Copy out all the lines in the records that include the word "left".
◇ ◇ ◇
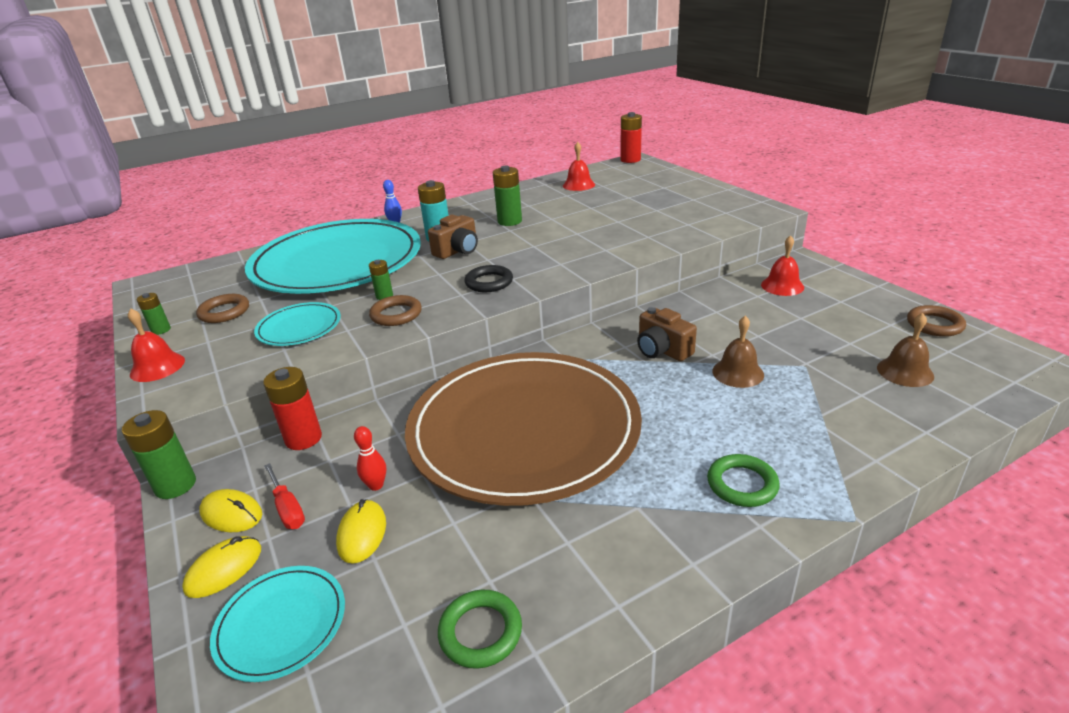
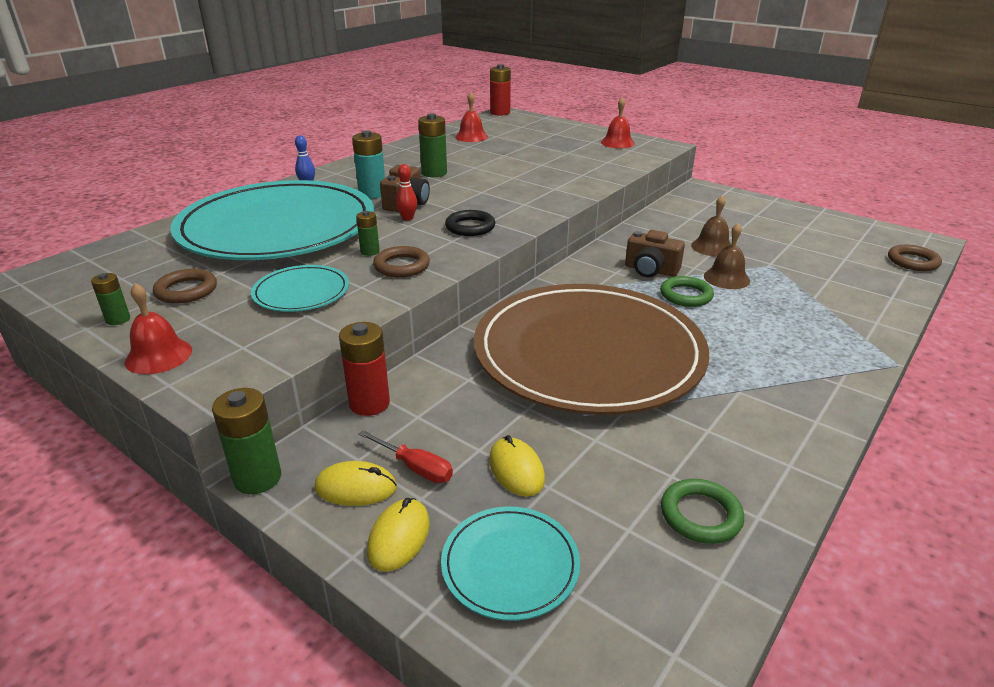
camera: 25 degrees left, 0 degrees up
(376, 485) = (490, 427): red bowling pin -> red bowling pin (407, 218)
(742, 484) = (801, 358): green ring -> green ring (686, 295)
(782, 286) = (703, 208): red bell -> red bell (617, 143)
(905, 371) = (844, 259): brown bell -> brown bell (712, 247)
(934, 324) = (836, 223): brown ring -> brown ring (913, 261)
◇ ◇ ◇
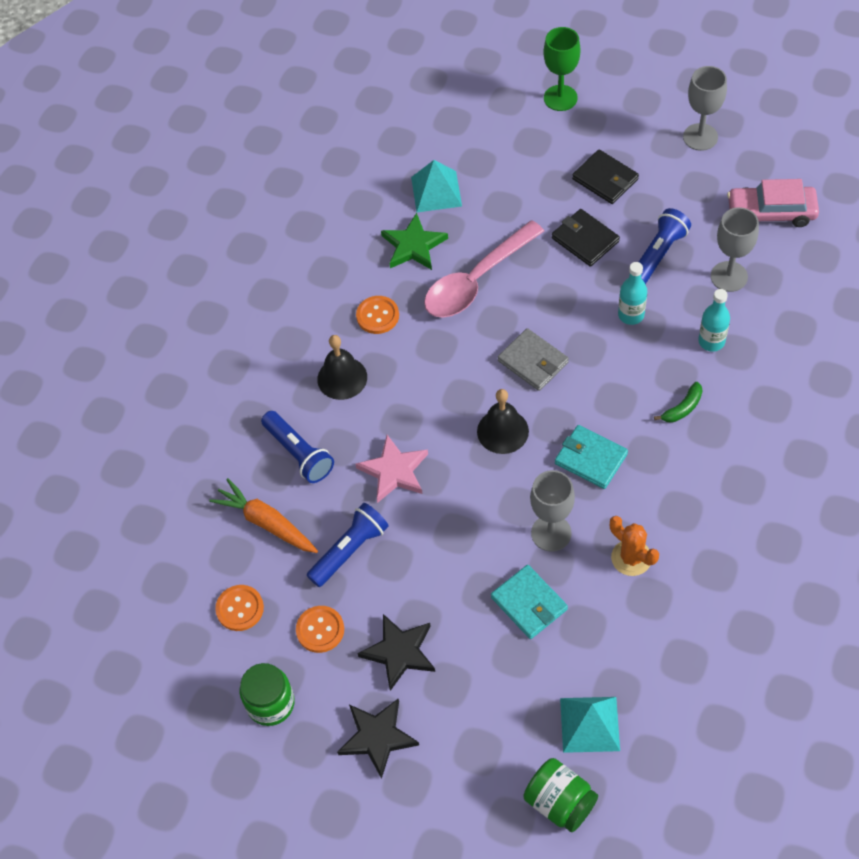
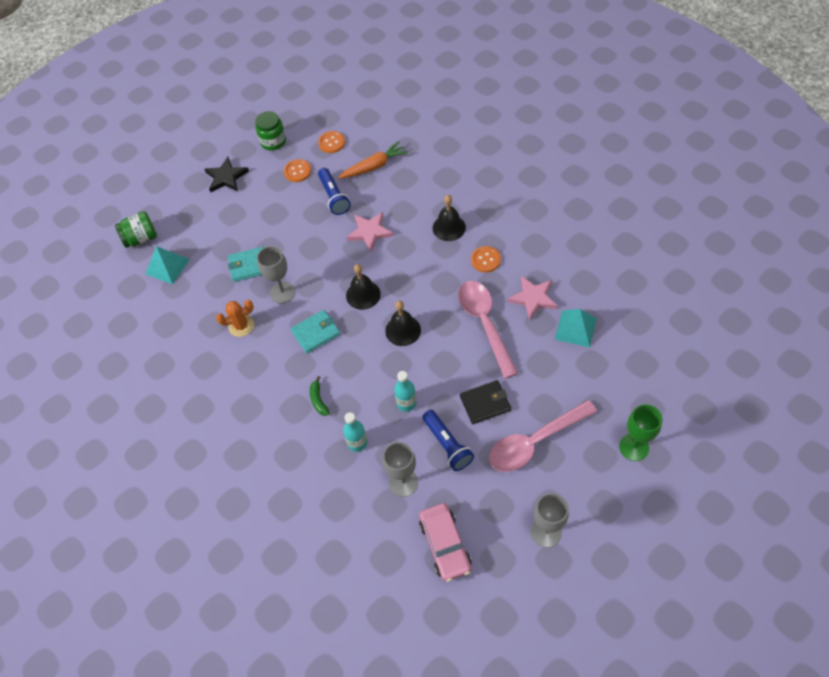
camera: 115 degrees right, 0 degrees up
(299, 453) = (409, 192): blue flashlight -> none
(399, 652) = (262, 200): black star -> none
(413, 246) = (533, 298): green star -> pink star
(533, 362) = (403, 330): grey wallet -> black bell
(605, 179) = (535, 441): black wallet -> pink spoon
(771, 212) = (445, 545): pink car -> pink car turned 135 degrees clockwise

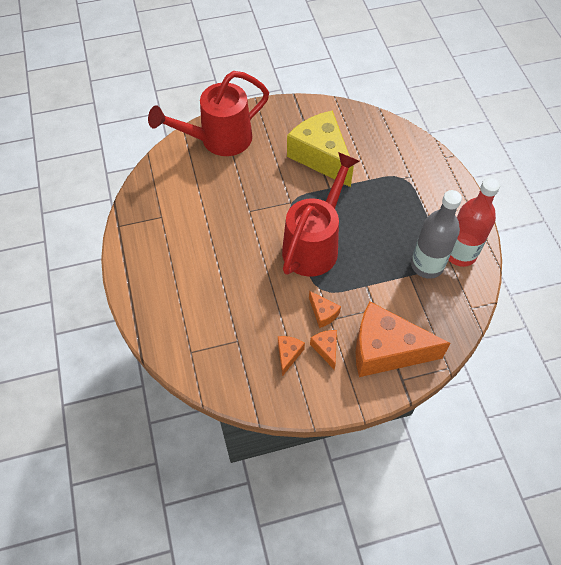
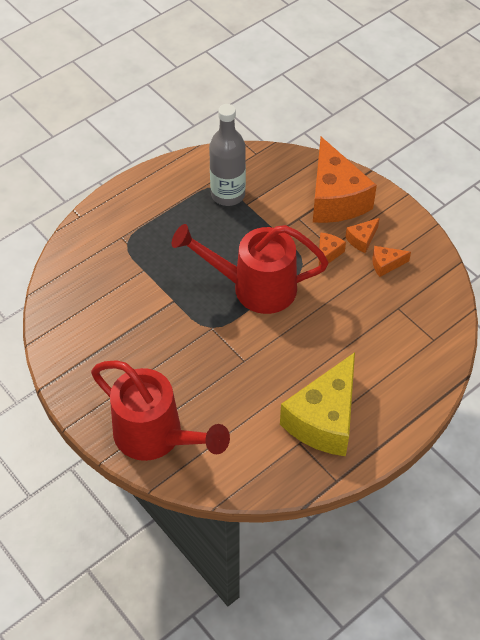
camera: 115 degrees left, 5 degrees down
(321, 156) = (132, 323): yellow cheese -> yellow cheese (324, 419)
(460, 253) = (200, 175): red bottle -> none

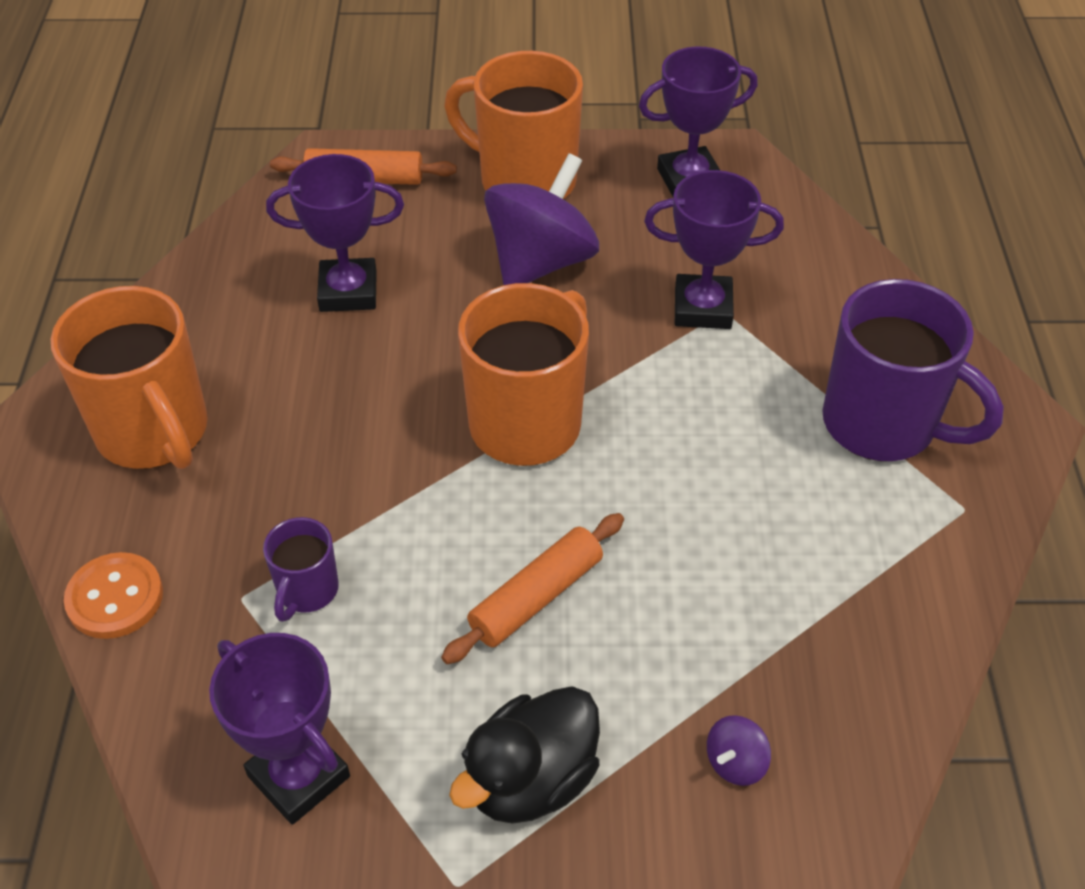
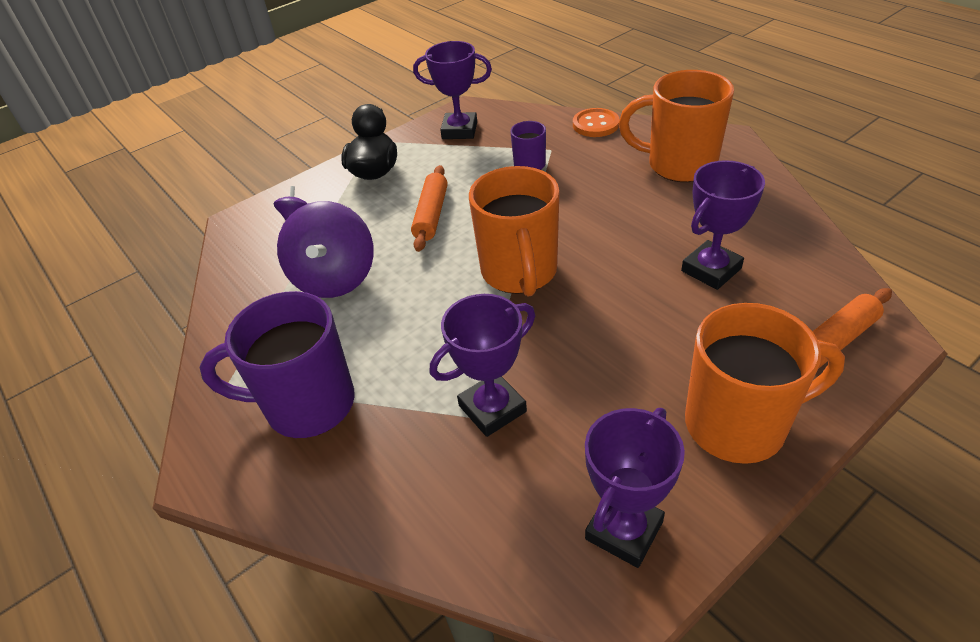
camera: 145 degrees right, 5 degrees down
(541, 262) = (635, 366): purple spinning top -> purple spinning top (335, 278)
◇ ◇ ◇
**Solution**
camera: 25 degrees left, 0 degrees up
camera: 115 degrees left, 5 degrees down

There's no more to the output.